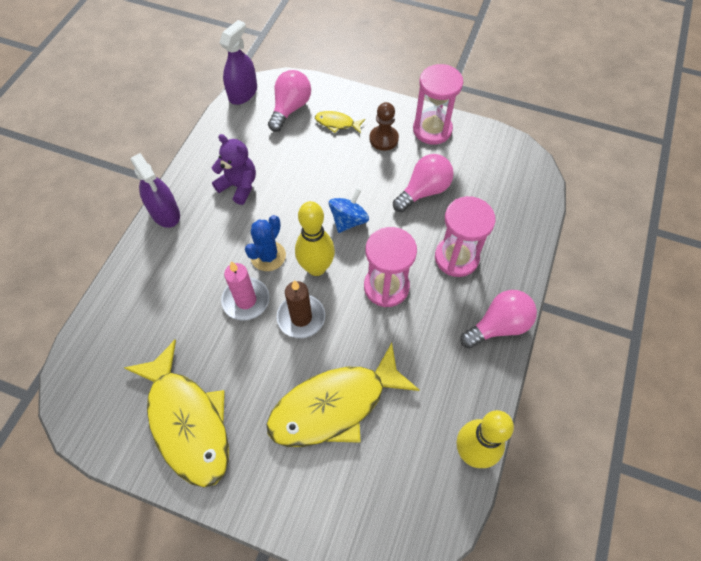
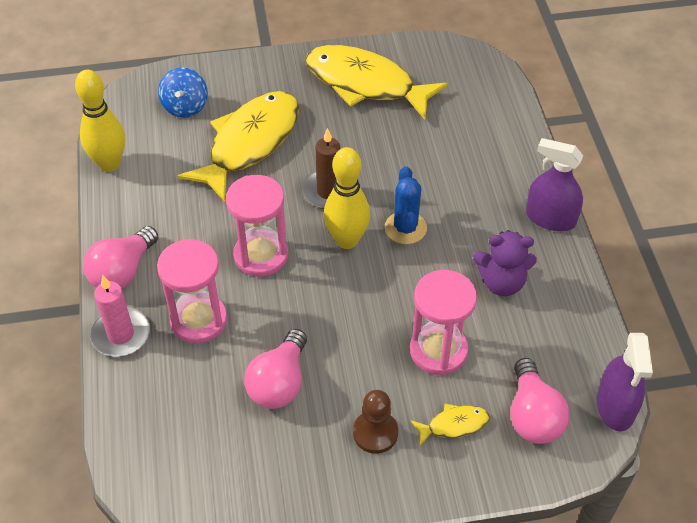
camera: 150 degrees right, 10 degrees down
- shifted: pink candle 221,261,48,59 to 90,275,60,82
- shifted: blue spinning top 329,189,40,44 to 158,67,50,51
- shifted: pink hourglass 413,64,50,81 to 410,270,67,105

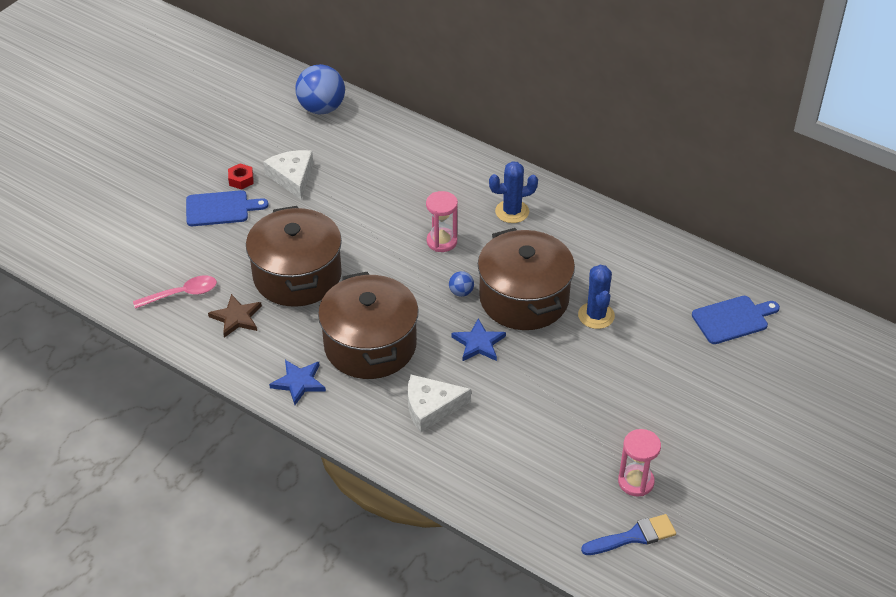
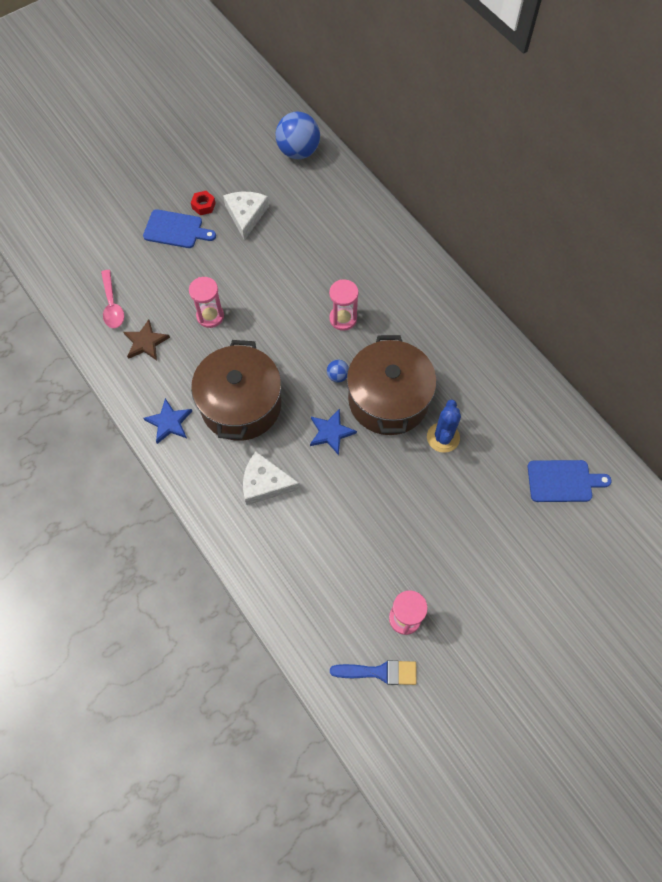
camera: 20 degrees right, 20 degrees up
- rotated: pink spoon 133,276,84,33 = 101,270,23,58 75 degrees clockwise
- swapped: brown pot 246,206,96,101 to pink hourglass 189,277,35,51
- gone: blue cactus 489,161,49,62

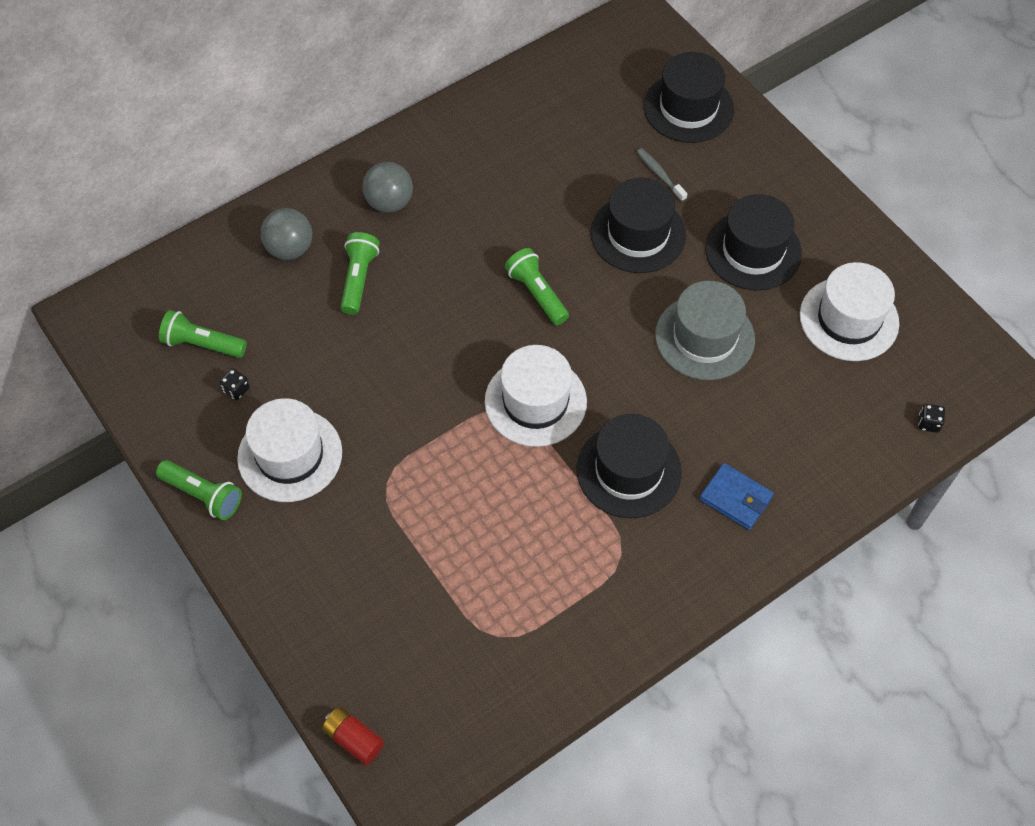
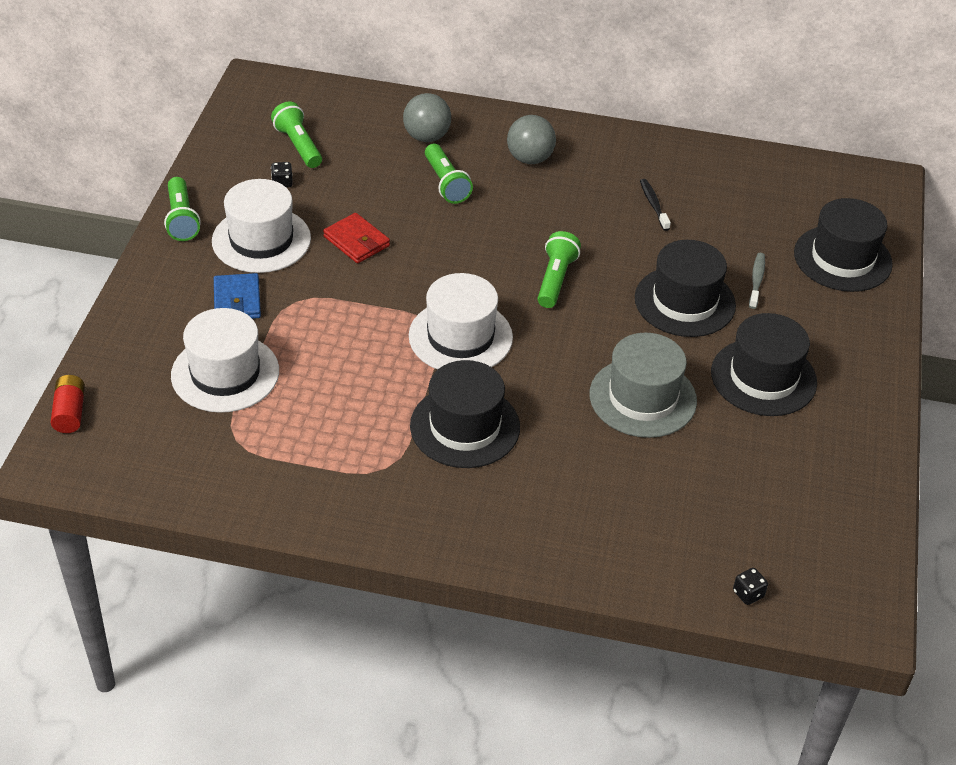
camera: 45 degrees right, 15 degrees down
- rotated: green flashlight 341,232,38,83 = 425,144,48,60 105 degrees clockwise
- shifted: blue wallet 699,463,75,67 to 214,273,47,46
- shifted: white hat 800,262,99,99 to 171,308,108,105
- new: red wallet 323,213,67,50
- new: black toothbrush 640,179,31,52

**ASSIGNED TASK:** Give back exactly the lines from the one with "camera: 45 degrees right, 15 degrees down" through the final line of the material, both ends included, and no others.

**WRITTEN REPLY:**
camera: 45 degrees right, 15 degrees down
- rotated: green flashlight 341,232,38,83 = 425,144,48,60 105 degrees clockwise
- shifted: blue wallet 699,463,75,67 to 214,273,47,46
- shifted: white hat 800,262,99,99 to 171,308,108,105
- new: red wallet 323,213,67,50
- new: black toothbrush 640,179,31,52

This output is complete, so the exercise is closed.